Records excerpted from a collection
★ ★ ★

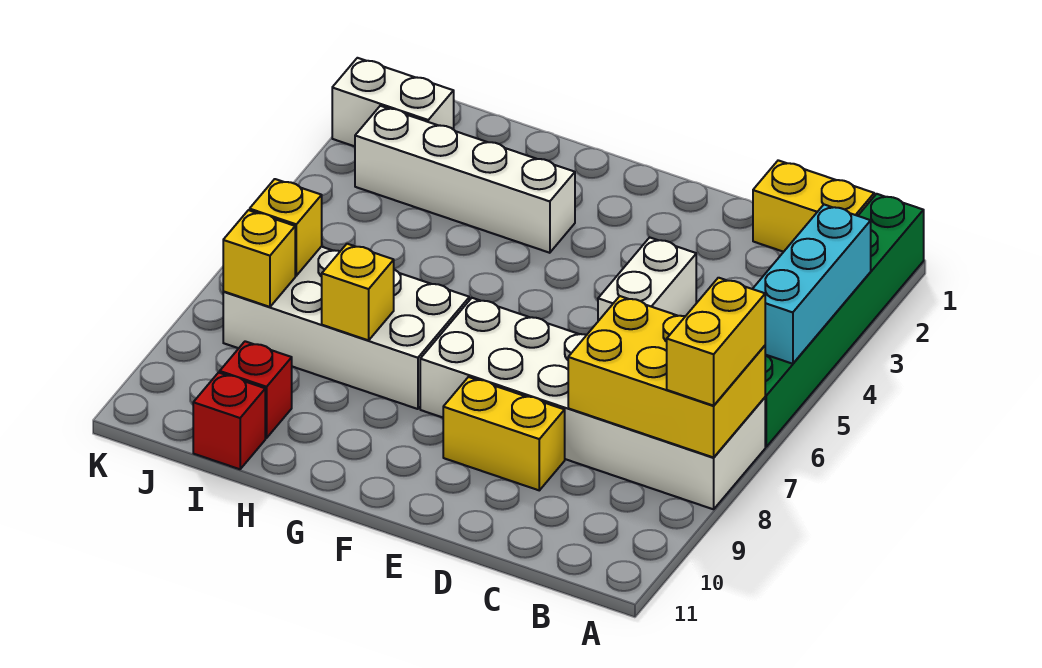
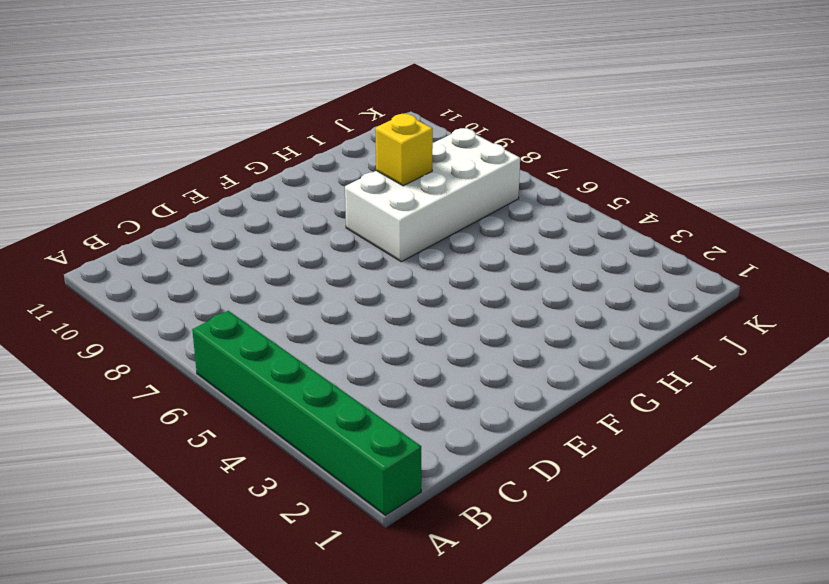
none -> white brick A7:F8 level 1
none -> yellow brick B1:C1 level 1
none -> white brick D4:D5 level 1

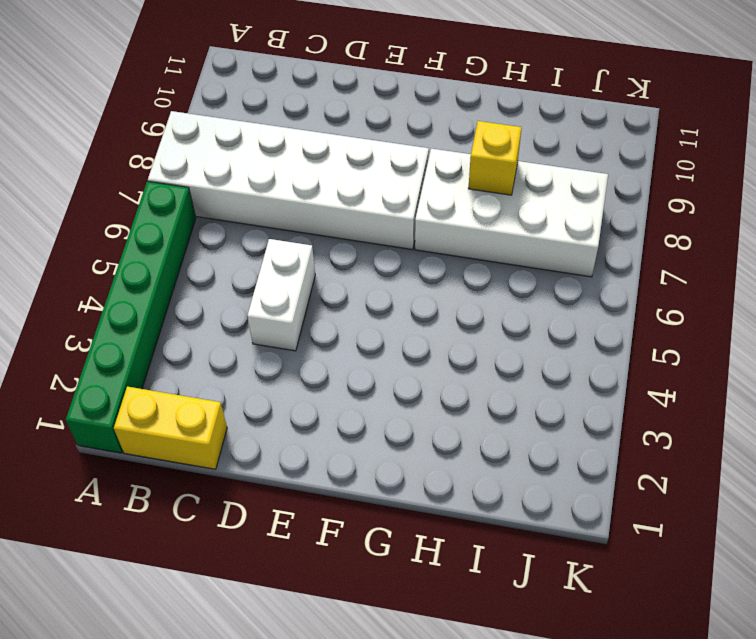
none -> yellow brick D9:E9 level 1
none -> white brick G3:J3 level 1
none -> red brick I10 level 1

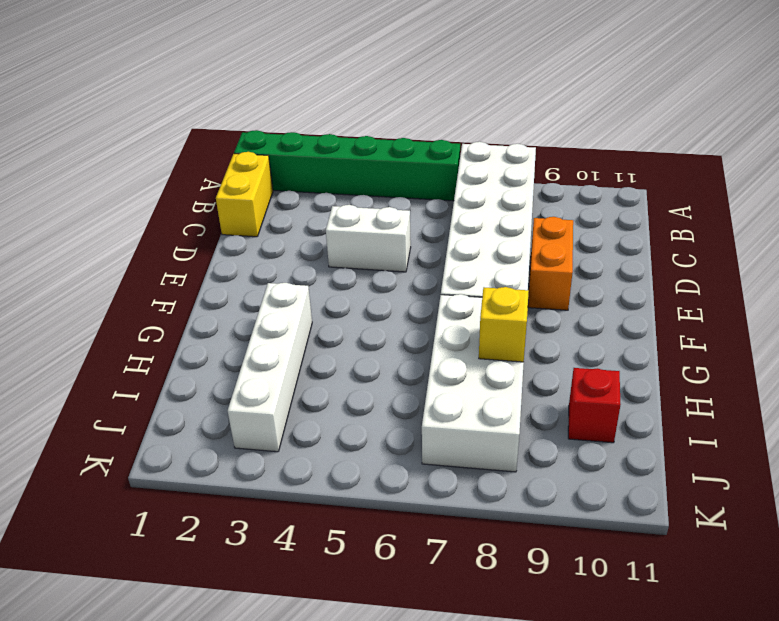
orange brick D9:E9 level 1 -> yellow brick D9:E9 level 1
none -> red brick I11 level 1
none -> white brick J2:K2 level 1
none -> cyan brick A3:A5 level 2

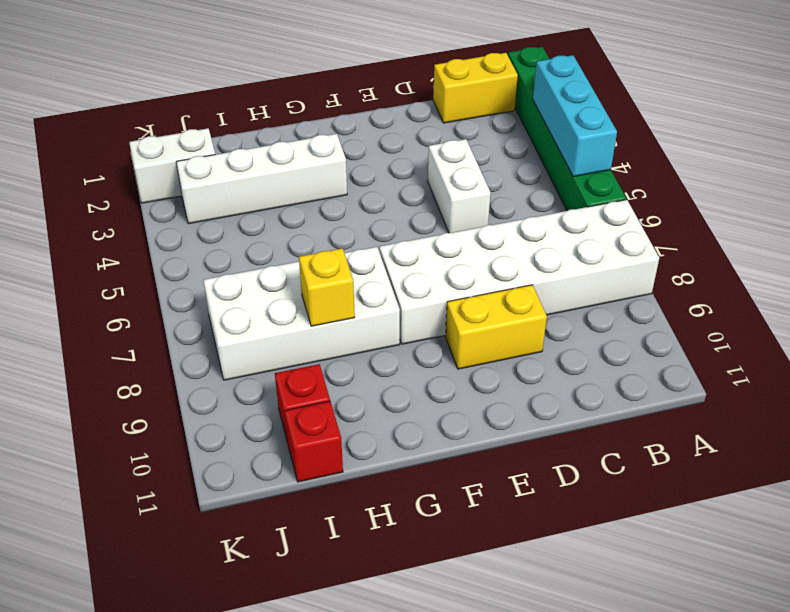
none -> yellow brick A7:C8 level 2
none -> yellow brick J7 level 2
none -> yellow brick J8 level 2

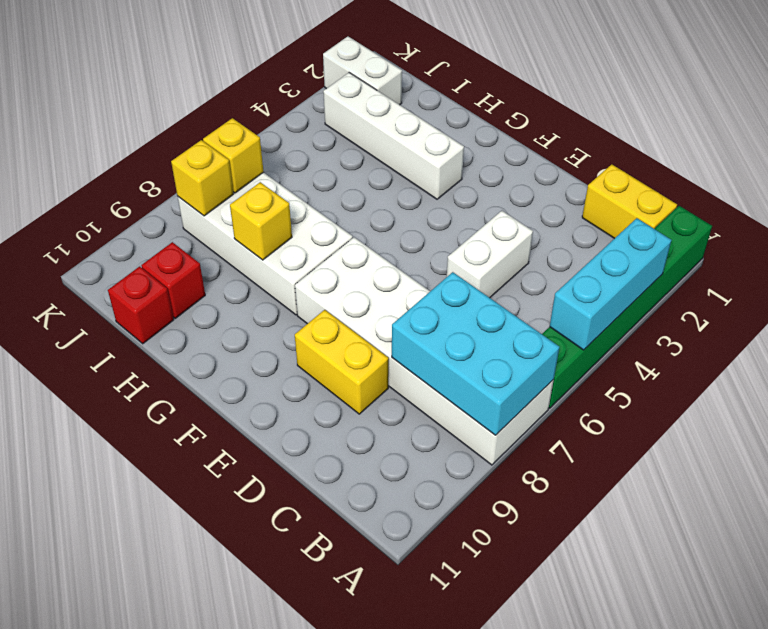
cyan brick A7:C8 level 2 -> yellow brick A7:C8 level 2
none -> yellow brick A7:A8 level 3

★ ★ ★

▸ **Problem to work on**
Copy out all the lines of the records that include "white".

▸ **Reply to the task**
none -> white brick A7:F8 level 1
none -> white brick D4:D5 level 1
none -> white brick G3:J3 level 1
none -> white brick J2:K2 level 1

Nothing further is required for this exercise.